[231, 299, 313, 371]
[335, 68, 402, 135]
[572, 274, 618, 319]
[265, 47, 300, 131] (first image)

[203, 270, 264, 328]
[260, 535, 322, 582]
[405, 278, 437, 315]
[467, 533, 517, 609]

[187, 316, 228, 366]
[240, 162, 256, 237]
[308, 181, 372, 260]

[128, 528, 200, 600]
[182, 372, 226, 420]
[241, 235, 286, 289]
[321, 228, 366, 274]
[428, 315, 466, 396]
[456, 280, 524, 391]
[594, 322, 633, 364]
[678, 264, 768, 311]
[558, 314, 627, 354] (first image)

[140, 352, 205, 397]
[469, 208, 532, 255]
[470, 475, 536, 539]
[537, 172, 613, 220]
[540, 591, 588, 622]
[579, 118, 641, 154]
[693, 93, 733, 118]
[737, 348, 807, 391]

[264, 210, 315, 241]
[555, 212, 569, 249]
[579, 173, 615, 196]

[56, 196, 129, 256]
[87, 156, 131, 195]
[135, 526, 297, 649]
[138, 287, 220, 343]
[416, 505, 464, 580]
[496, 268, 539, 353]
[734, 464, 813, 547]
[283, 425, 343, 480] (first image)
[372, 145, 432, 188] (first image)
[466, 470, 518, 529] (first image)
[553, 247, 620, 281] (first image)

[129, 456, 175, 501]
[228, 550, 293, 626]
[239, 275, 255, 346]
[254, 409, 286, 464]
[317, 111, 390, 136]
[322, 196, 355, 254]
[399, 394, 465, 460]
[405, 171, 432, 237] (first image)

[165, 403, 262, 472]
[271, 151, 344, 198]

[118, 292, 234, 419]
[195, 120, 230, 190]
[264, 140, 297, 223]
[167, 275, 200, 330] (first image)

§ **Problem details**
Would you please transcribe each line of the material exactly?

§ **Answer box**
[231, 299, 313, 371]
[335, 68, 402, 135]
[572, 274, 618, 319]
[265, 47, 300, 131] (first image)

[203, 270, 264, 328]
[260, 535, 322, 582]
[405, 278, 437, 315]
[467, 533, 517, 609]

[187, 316, 228, 366]
[240, 162, 256, 237]
[308, 181, 372, 260]

[128, 528, 200, 600]
[182, 372, 226, 420]
[241, 235, 286, 289]
[321, 228, 366, 274]
[428, 315, 466, 396]
[456, 280, 524, 391]
[594, 322, 633, 364]
[678, 264, 768, 311]
[558, 314, 627, 354] (first image)

[140, 352, 205, 397]
[469, 208, 532, 255]
[470, 475, 536, 539]
[537, 172, 613, 220]
[540, 591, 588, 622]
[579, 118, 641, 154]
[693, 93, 733, 118]
[737, 348, 807, 391]

[264, 210, 315, 241]
[555, 212, 569, 249]
[579, 173, 615, 196]

[56, 196, 129, 256]
[87, 156, 131, 195]
[135, 526, 297, 649]
[138, 287, 220, 343]
[416, 505, 464, 580]
[496, 268, 539, 353]
[734, 464, 813, 547]
[283, 425, 343, 480] (first image)
[372, 145, 432, 188] (first image)
[466, 470, 518, 529] (first image)
[553, 247, 620, 281] (first image)

[129, 456, 175, 501]
[228, 550, 293, 626]
[239, 275, 255, 346]
[254, 409, 286, 464]
[317, 111, 390, 136]
[322, 196, 355, 254]
[399, 394, 465, 460]
[405, 171, 432, 237] (first image)

[165, 403, 262, 472]
[271, 151, 344, 198]

[118, 292, 234, 419]
[195, 120, 230, 190]
[264, 140, 297, 223]
[167, 275, 200, 330] (first image)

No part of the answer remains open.